━━ MATERIAL SHOWN

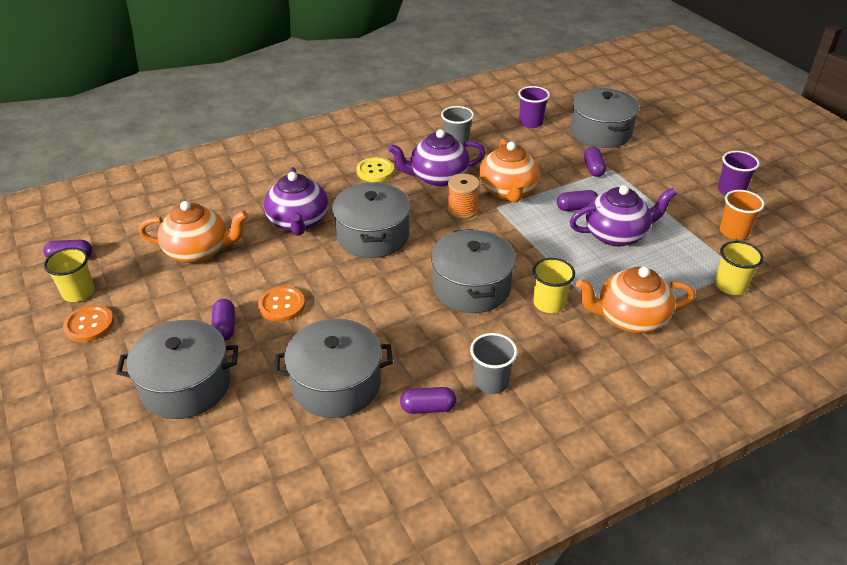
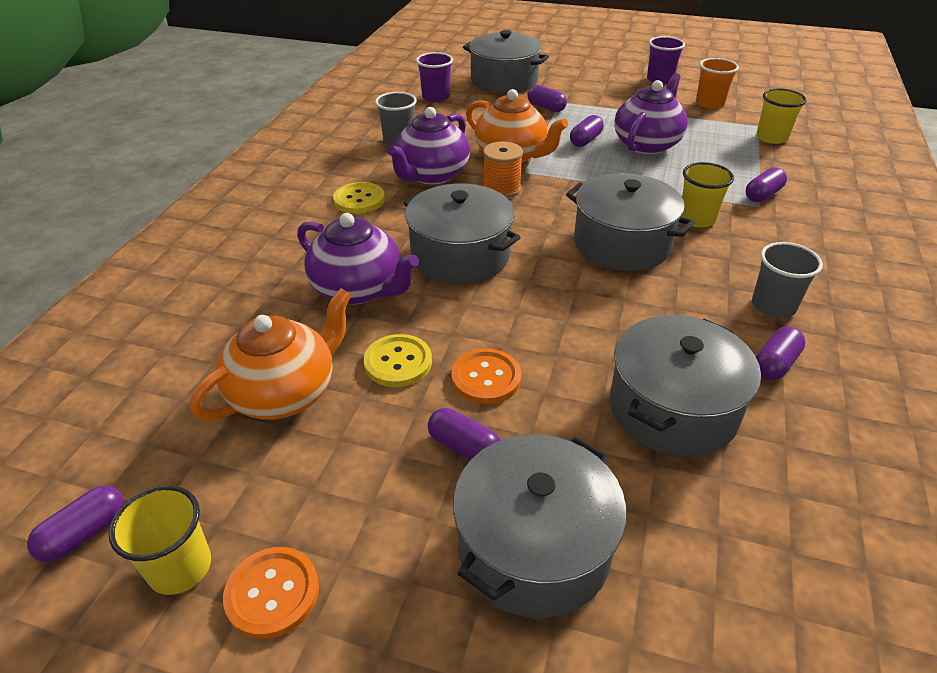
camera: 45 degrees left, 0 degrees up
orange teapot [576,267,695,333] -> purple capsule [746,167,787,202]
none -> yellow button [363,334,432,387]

━━━━
━━ MATERIAL SHOWN

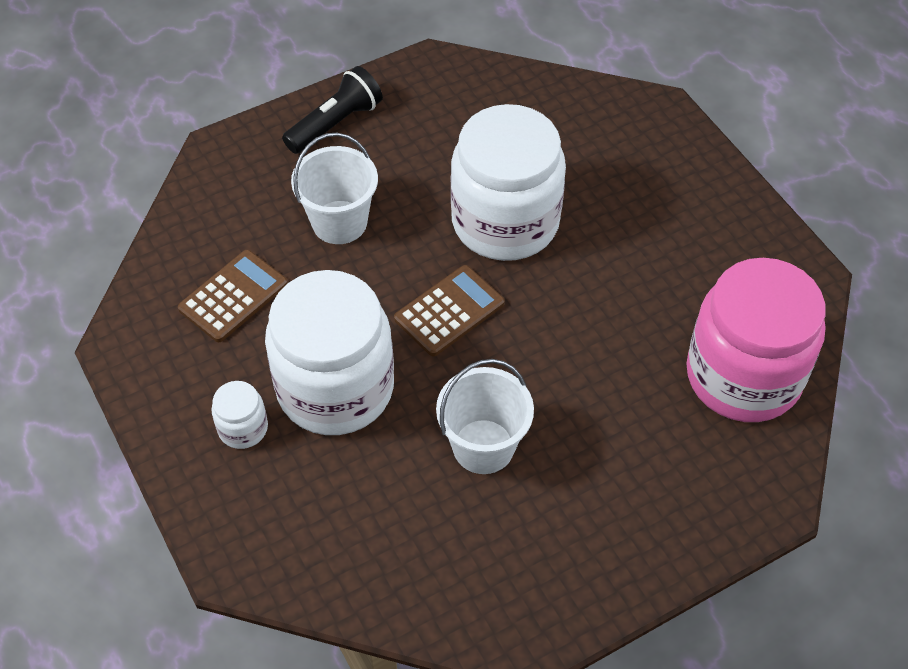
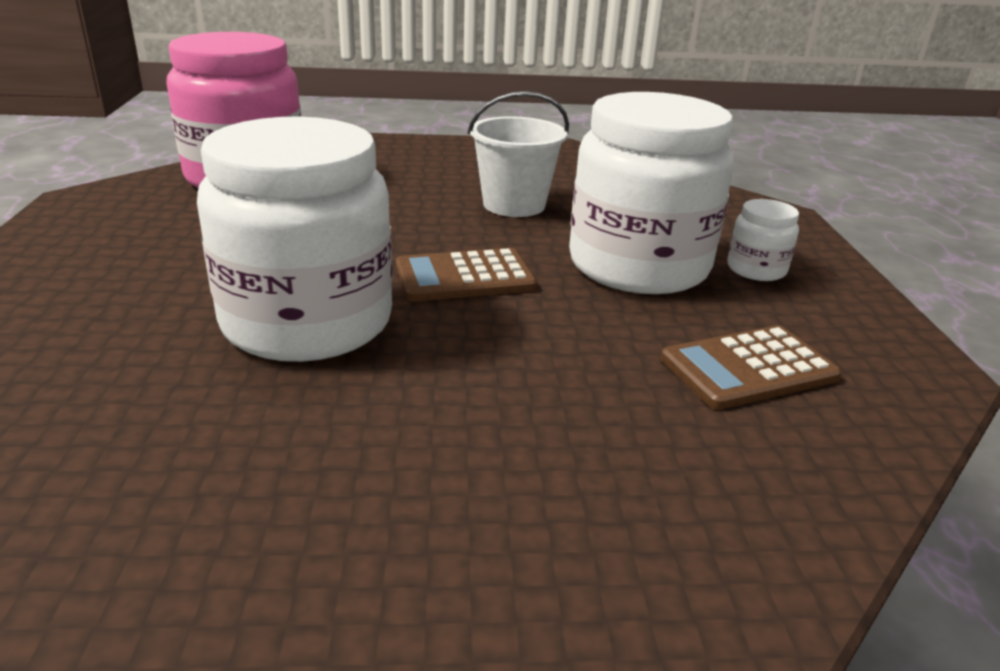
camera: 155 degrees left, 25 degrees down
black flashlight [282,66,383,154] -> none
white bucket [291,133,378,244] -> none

━━━━
━━ MATERIAL SHOWN

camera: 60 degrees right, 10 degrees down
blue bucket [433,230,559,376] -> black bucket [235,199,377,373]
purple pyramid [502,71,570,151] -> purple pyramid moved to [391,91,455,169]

━━━━

WHAT IS EXPECTED ▸
Scan the listing above for the line that has "camera: 155 degrees left, 25 degrees down", then copy exactly from that line through the line that has "white bucket [291,133,378,244] -> none".

OUTPUT ▸
camera: 155 degrees left, 25 degrees down
black flashlight [282,66,383,154] -> none
white bucket [291,133,378,244] -> none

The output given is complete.